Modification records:
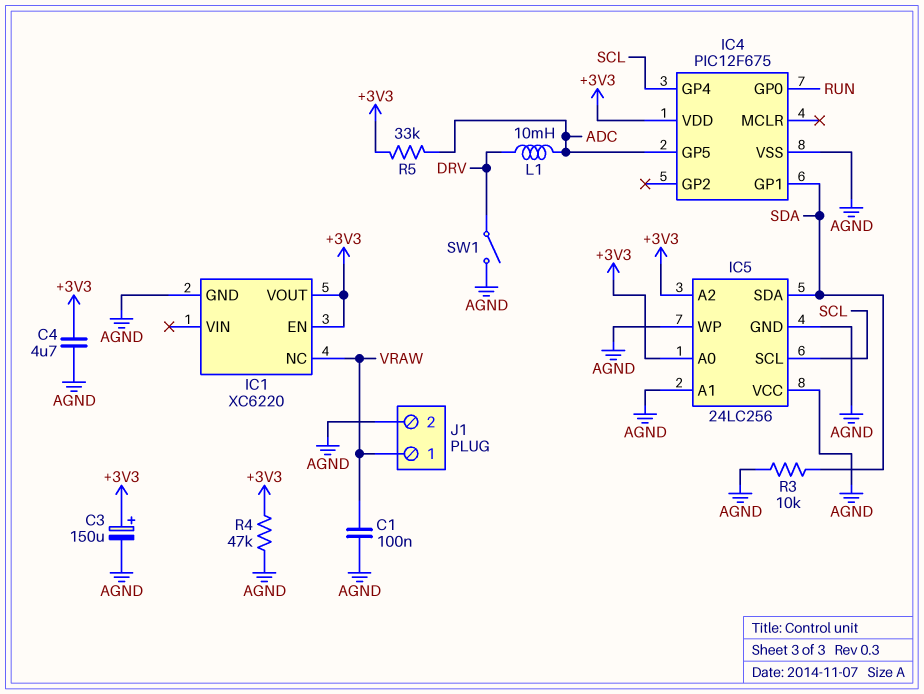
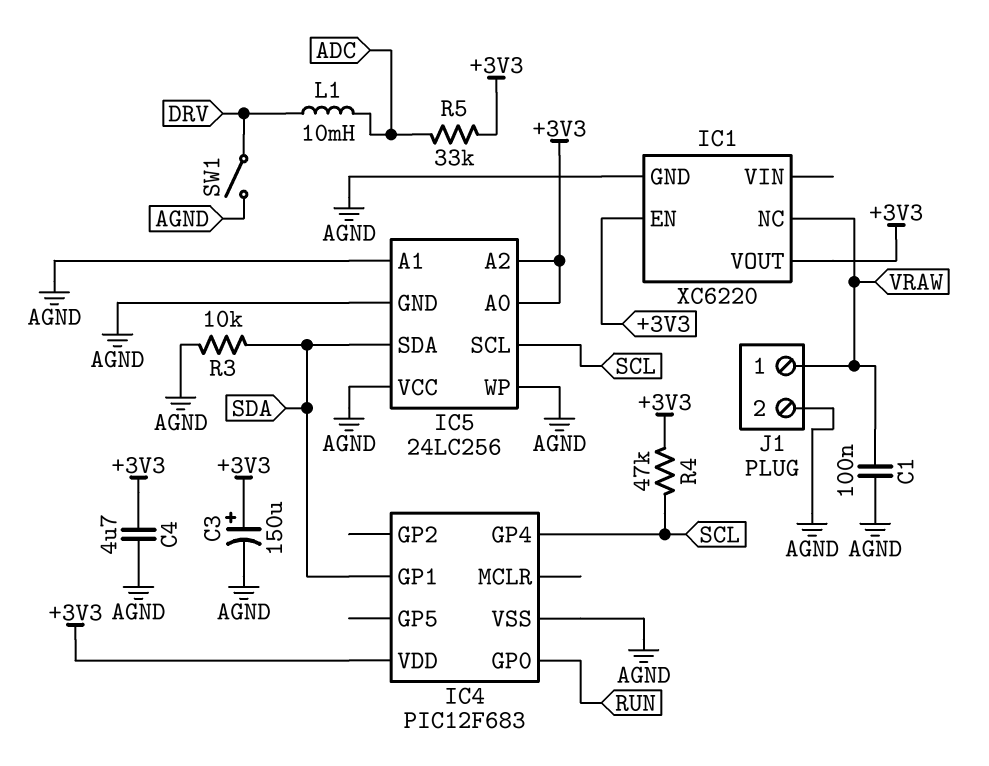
IC4: PIC12F675 -> PIC12F683
IC4 pin GP5: ADC -> none
R4: 47k (+3V3, AGND) -> 47k (+3V3, SCL)

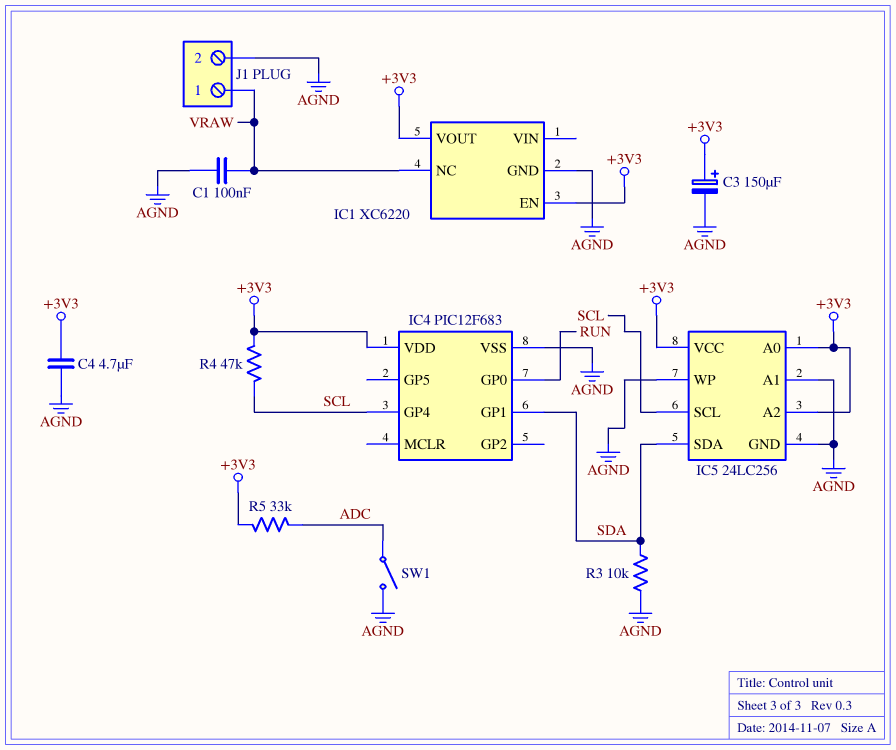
IC5 pin VCC: AGND -> +3V3
L1: 10mH (ADC, DRV) -> none
SW1: switch (AGND, DRV) -> switch (ADC, AGND)

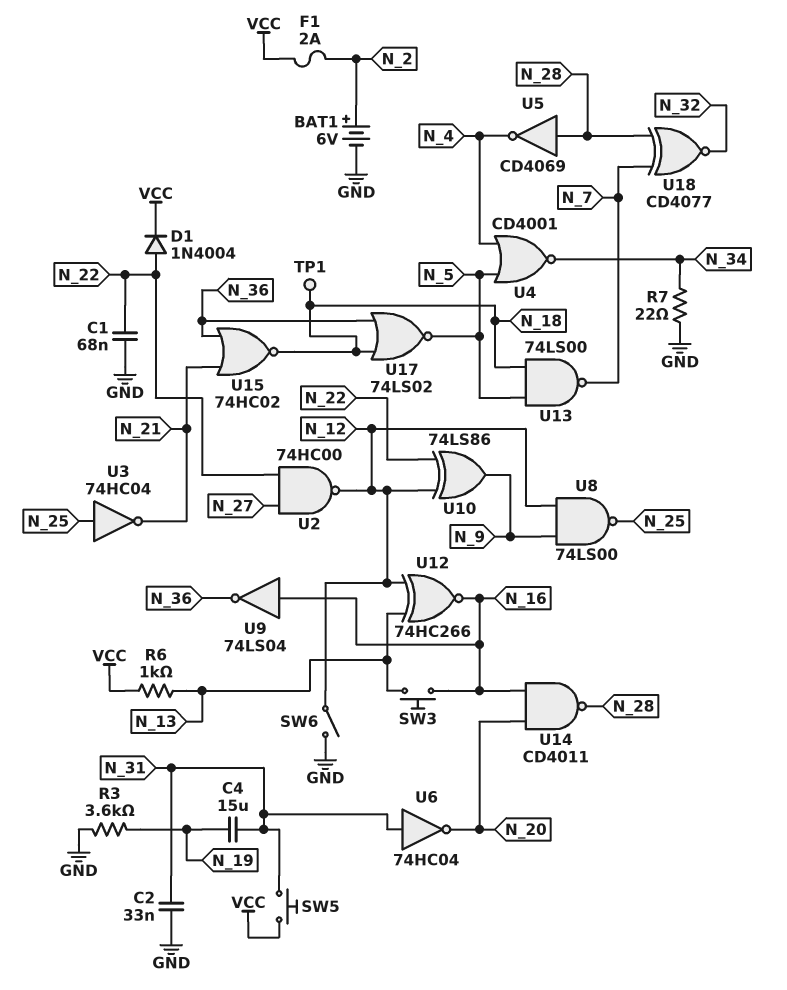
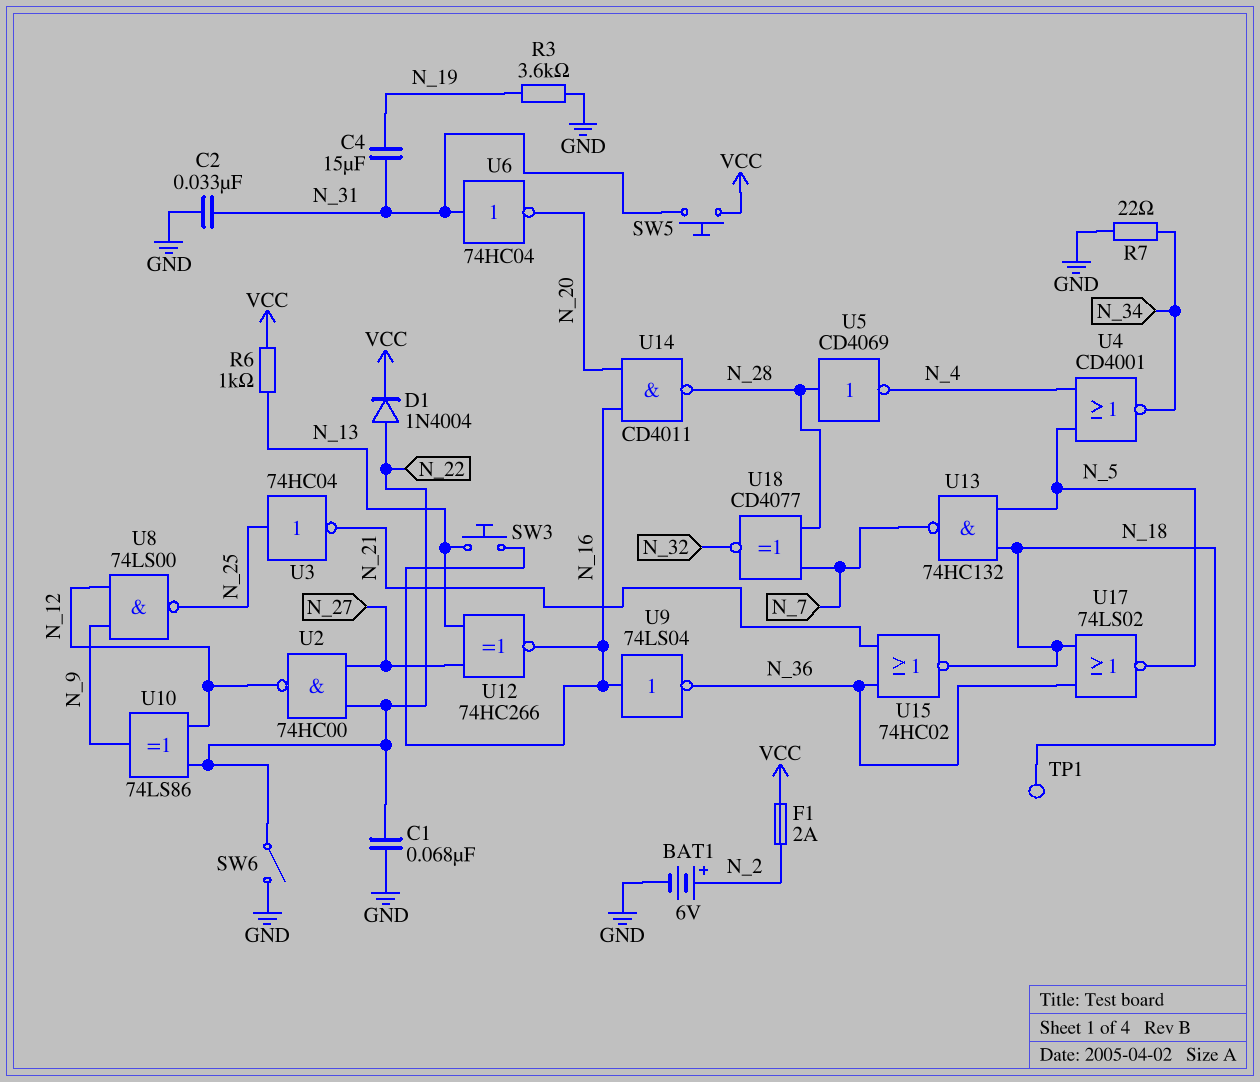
SW6: switch (GND, N_12) -> switch (GND, N_22)
U12: XNOR 74HC266 (in N_12, in N_13, out N_16) -> XNOR 74HC266 (in N_13, in N_27, out N_16)
U13: NAND 74LS00 (in N_5, in N_18, out N_7) -> NAND 74HC132 (in N_5, in N_18, out N_7)

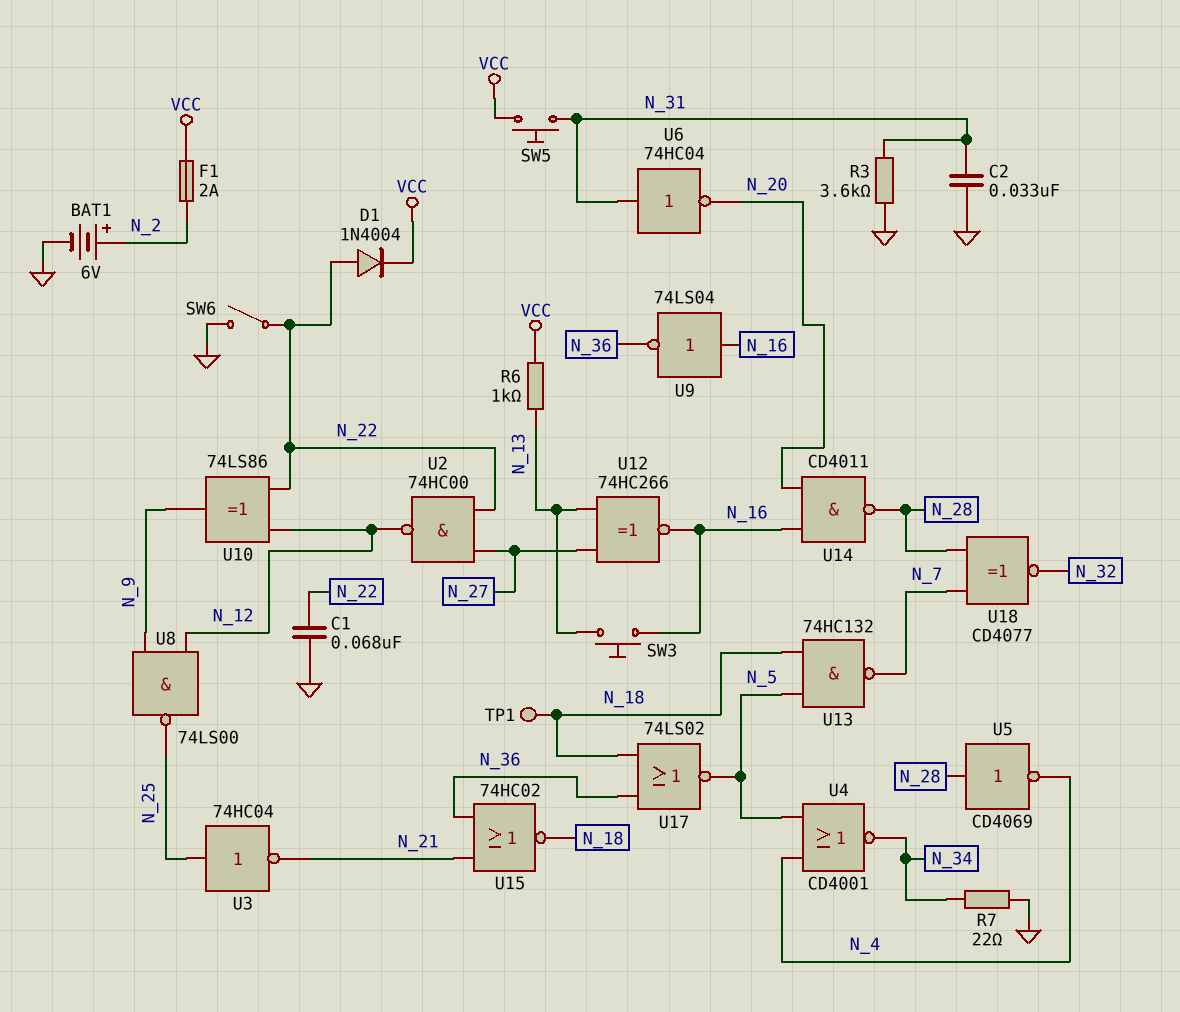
C4: 15uF (N_19, N_31) -> none
R3: 3.6k (GND, N_19) -> 3.6k (GND, N_31)

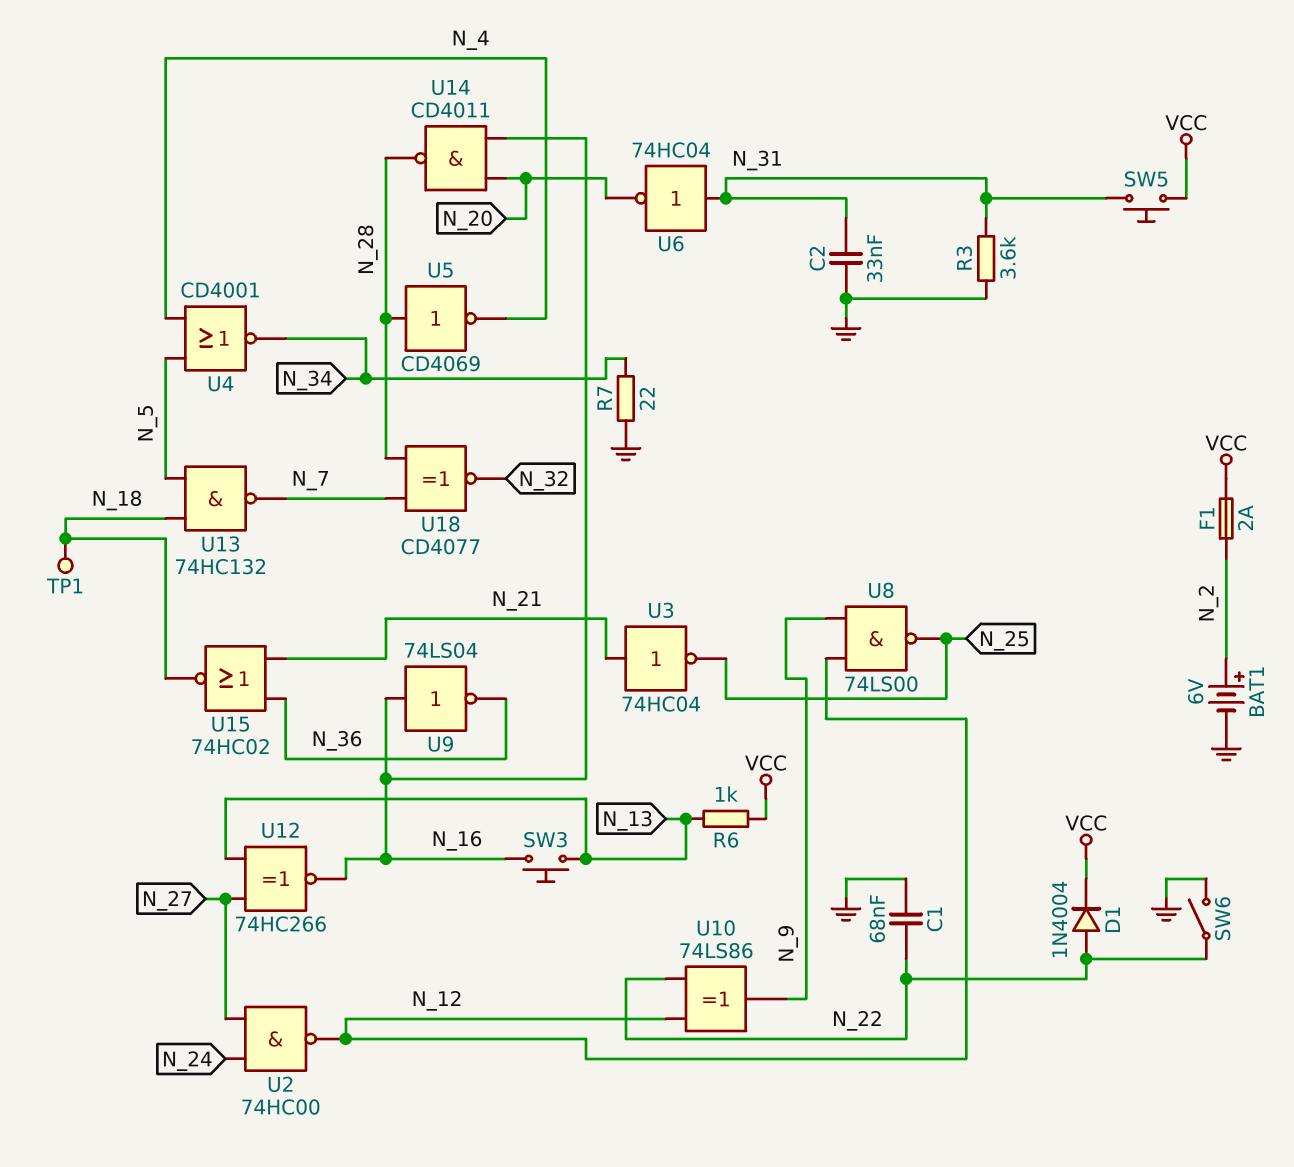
U2: NAND 74HC00 (in N_22, in N_27, out N_12) -> NAND 74HC00 (in N_24, in N_27, out N_12)
U3: NOT 74HC04 (in N_25, out N_21) -> NOT 74HC04 (in N_21, out N_25)
U17: NOR 74LS02 (in N_18, in N_36, out N_5) -> none

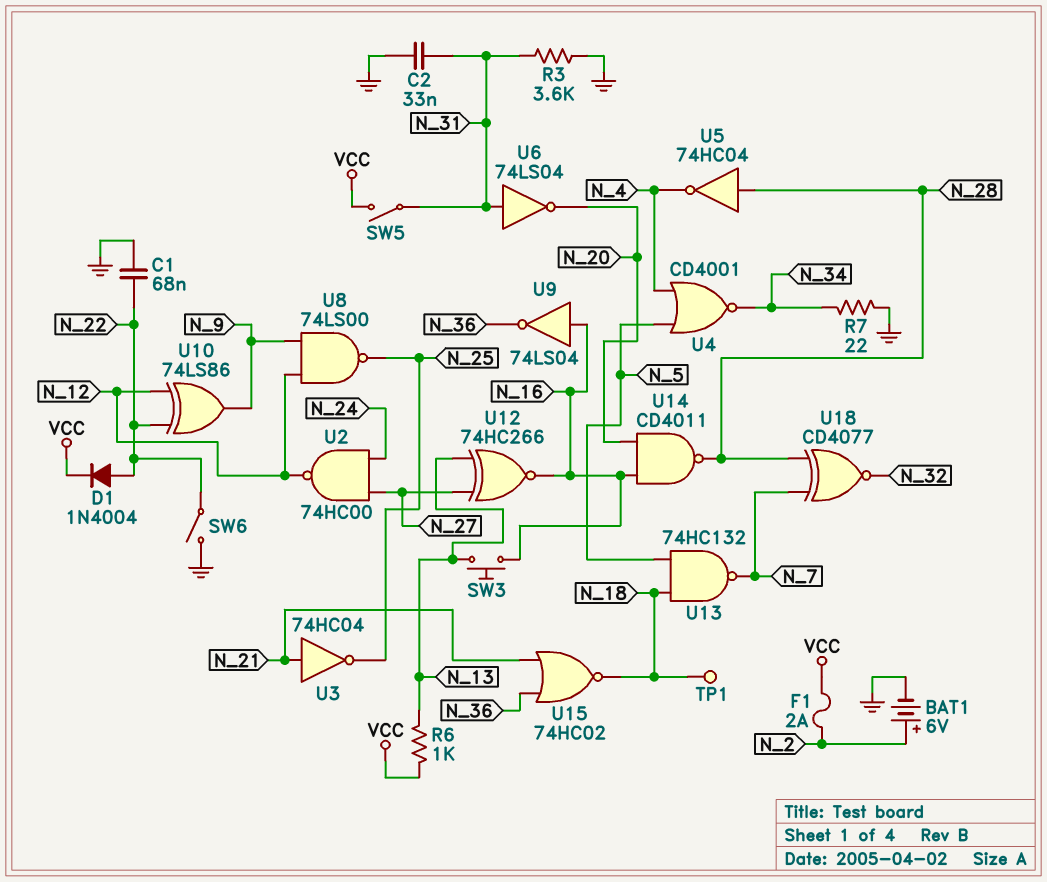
SW5: button (N_31, VCC) -> switch (N_31, VCC)
U5: NOT CD4069 (in N_28, out N_4) -> NOT 74HC04 (in N_28, out N_4)
U6: NOT 74HC04 (in N_31, out N_20) -> NOT 74LS04 (in N_31, out N_20)

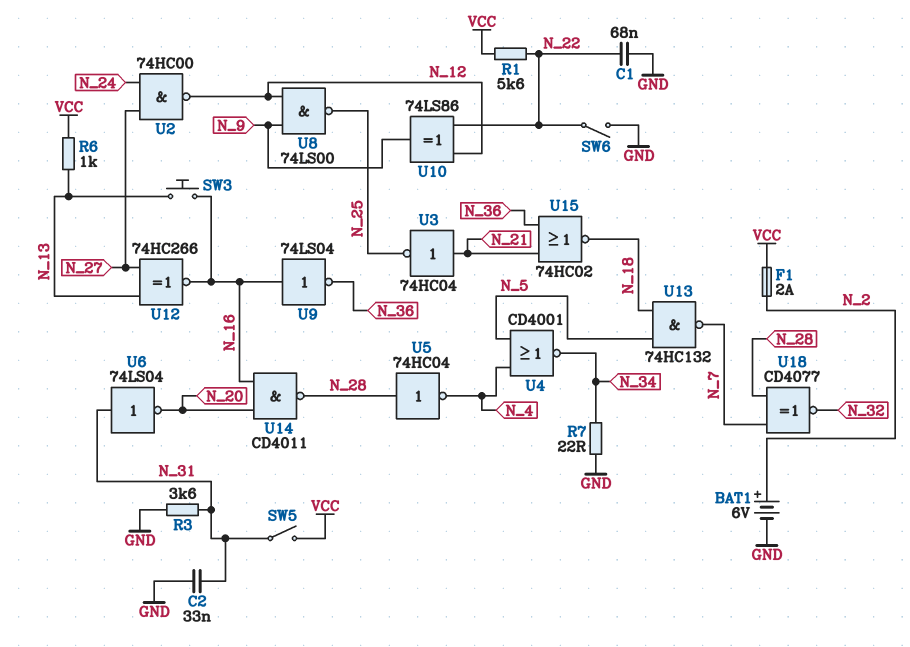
D1: diode 1N4004 (A N_22, K VCC) -> none
R1: none -> 5.6k (N_22, VCC)
TP1: test point (N_18) -> none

- _Problem_
Pull every line that holds the string "NAND" out of the records.

- _Result for this exercise_
U13: NAND 74LS00 (in N_5, in N_18, out N_7) -> NAND 74HC132 (in N_5, in N_18, out N_7)
U2: NAND 74HC00 (in N_22, in N_27, out N_12) -> NAND 74HC00 (in N_24, in N_27, out N_12)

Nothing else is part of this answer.